Work order:
Without pictures, repeat the lines of the entries from the one containing "R6: 560 (GND, U1/FB) -> 560 (3V3, U1/FB)" through the last, both ends included, and nothing else.

Detected change data:
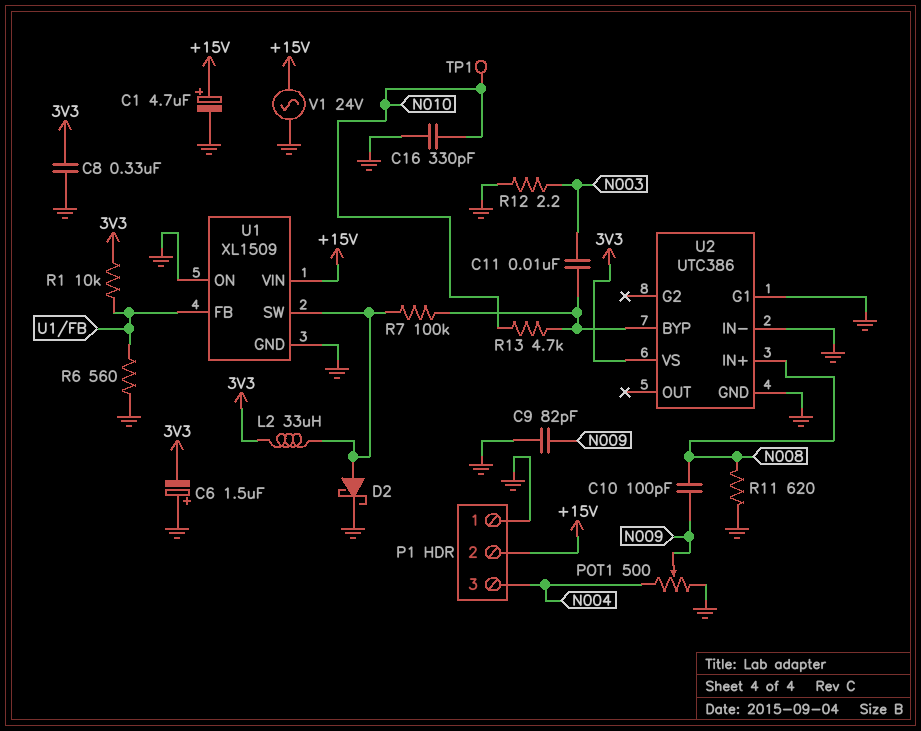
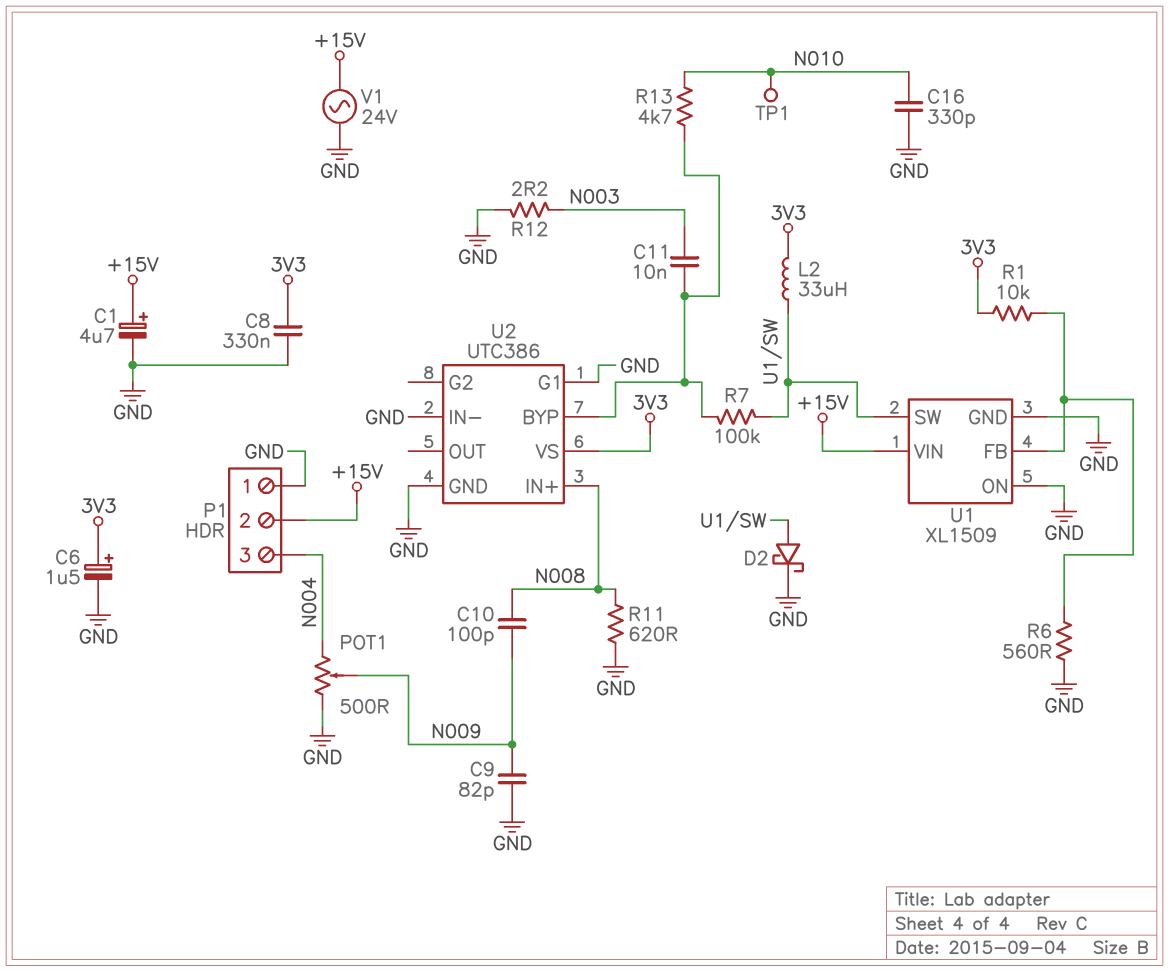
C6: 1.5uF (plus GND, minus 3V3) -> 1.5uF (plus 3V3, minus GND)

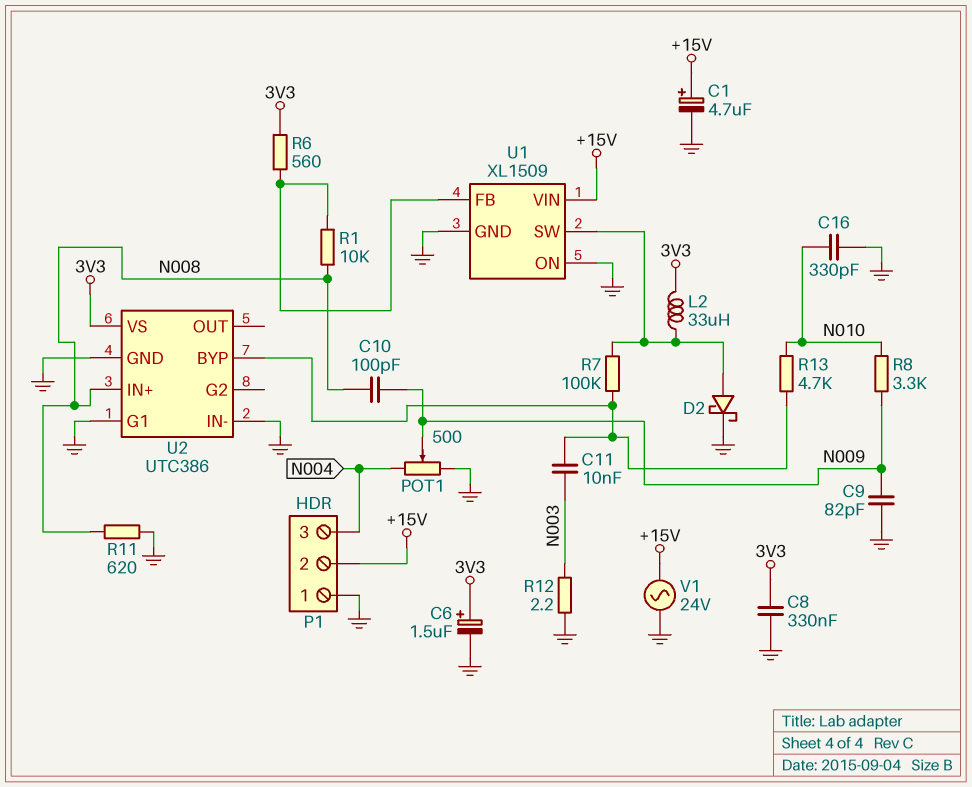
R1: 10k (3V3, U1/FB) -> 10k (N008, U1/FB)
R6: 560 (GND, U1/FB) -> 560 (3V3, U1/FB)
R8: none -> 3.3k (N009, N010)
TP1: test point (N010) -> none

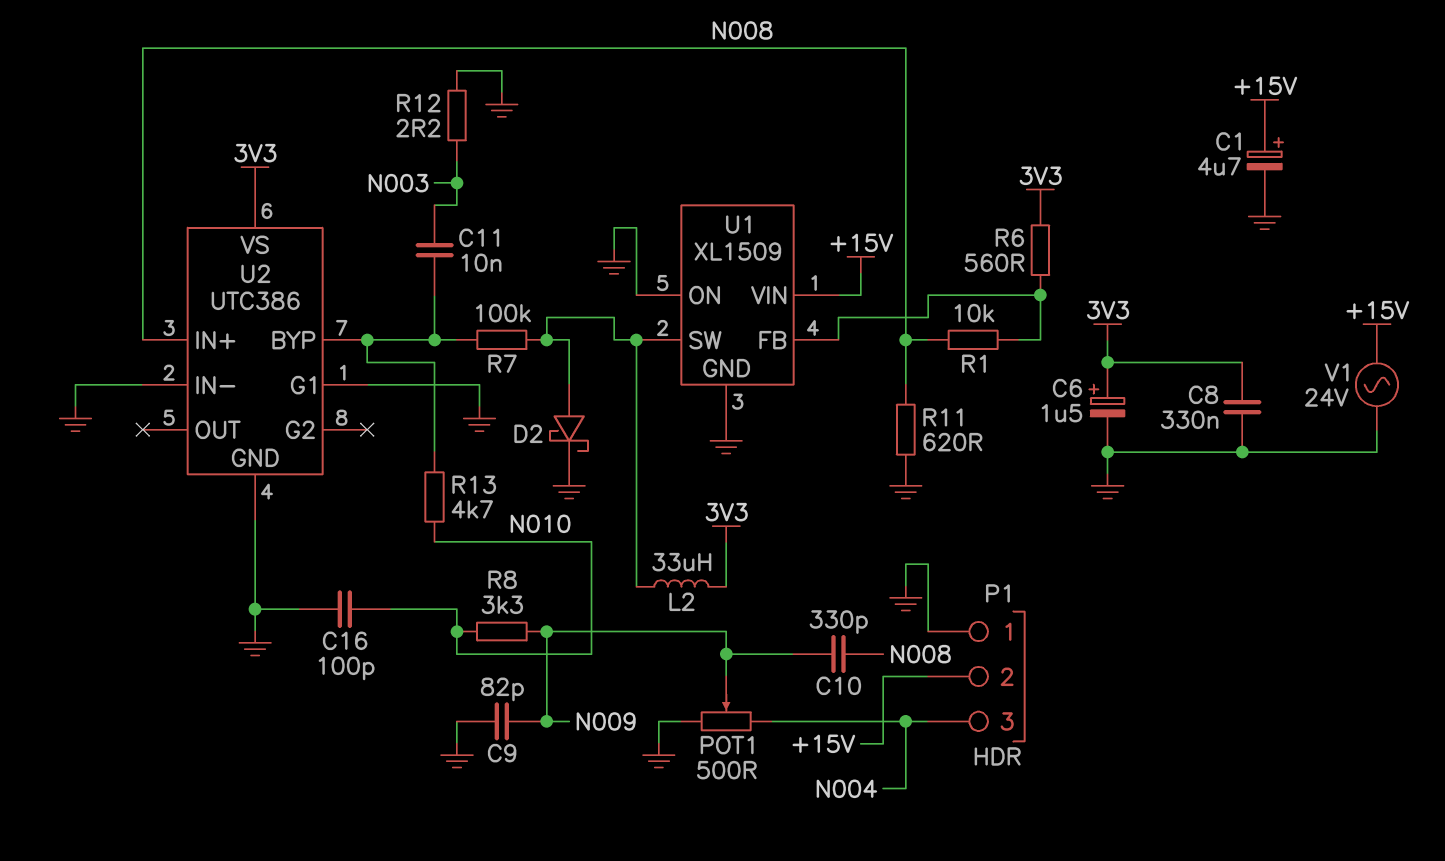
C10: 100pF (N008, N009) -> 330pF (N008, N009)
C16: 330pF (GND, N010) -> 100pF (GND, N010)

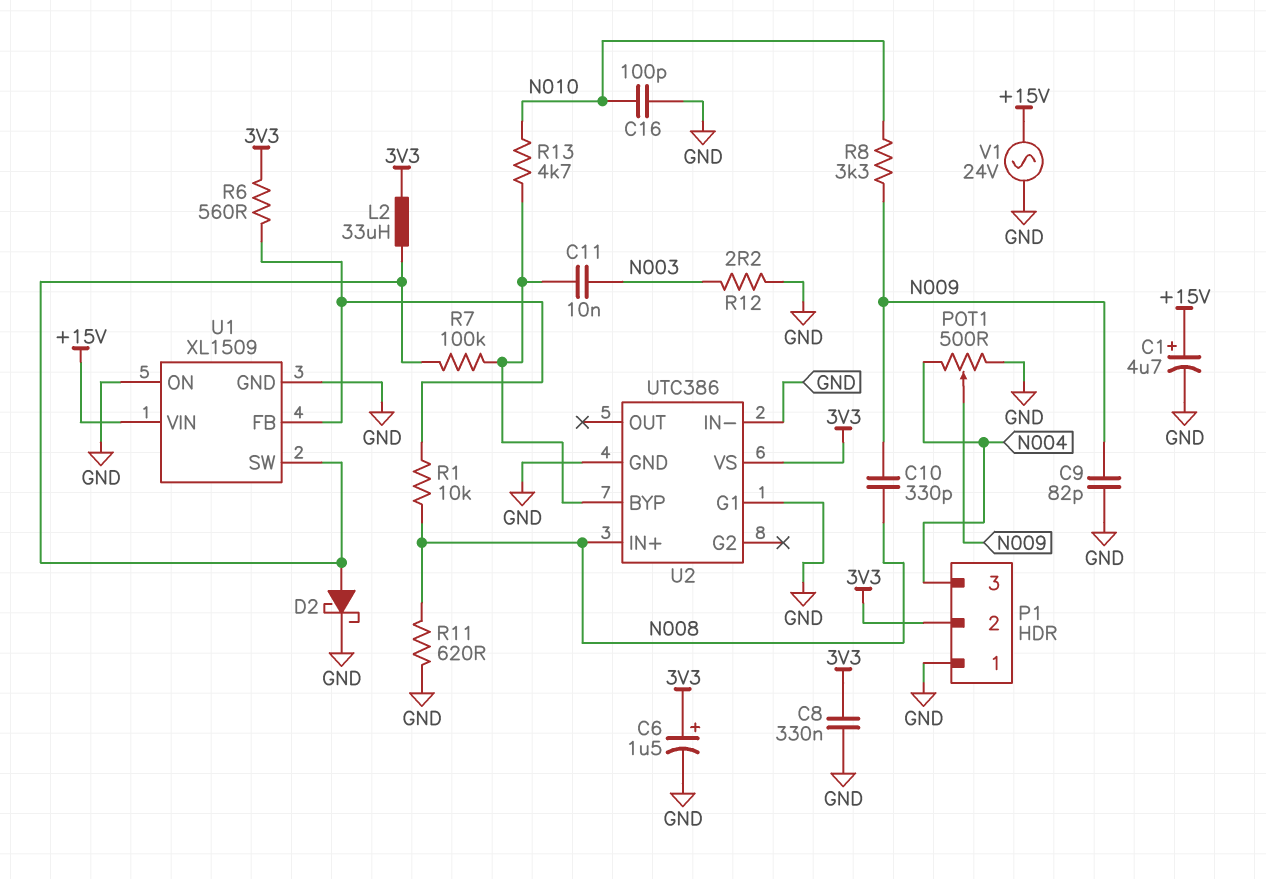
P1 pin 2: +15V -> 3V3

Task output:
R6: 560 (GND, U1/FB) -> 560 (3V3, U1/FB)
R8: none -> 3.3k (N009, N010)
TP1: test point (N010) -> none

C10: 100pF (N008, N009) -> 330pF (N008, N009)
C16: 330pF (GND, N010) -> 100pF (GND, N010)

P1 pin 2: +15V -> 3V3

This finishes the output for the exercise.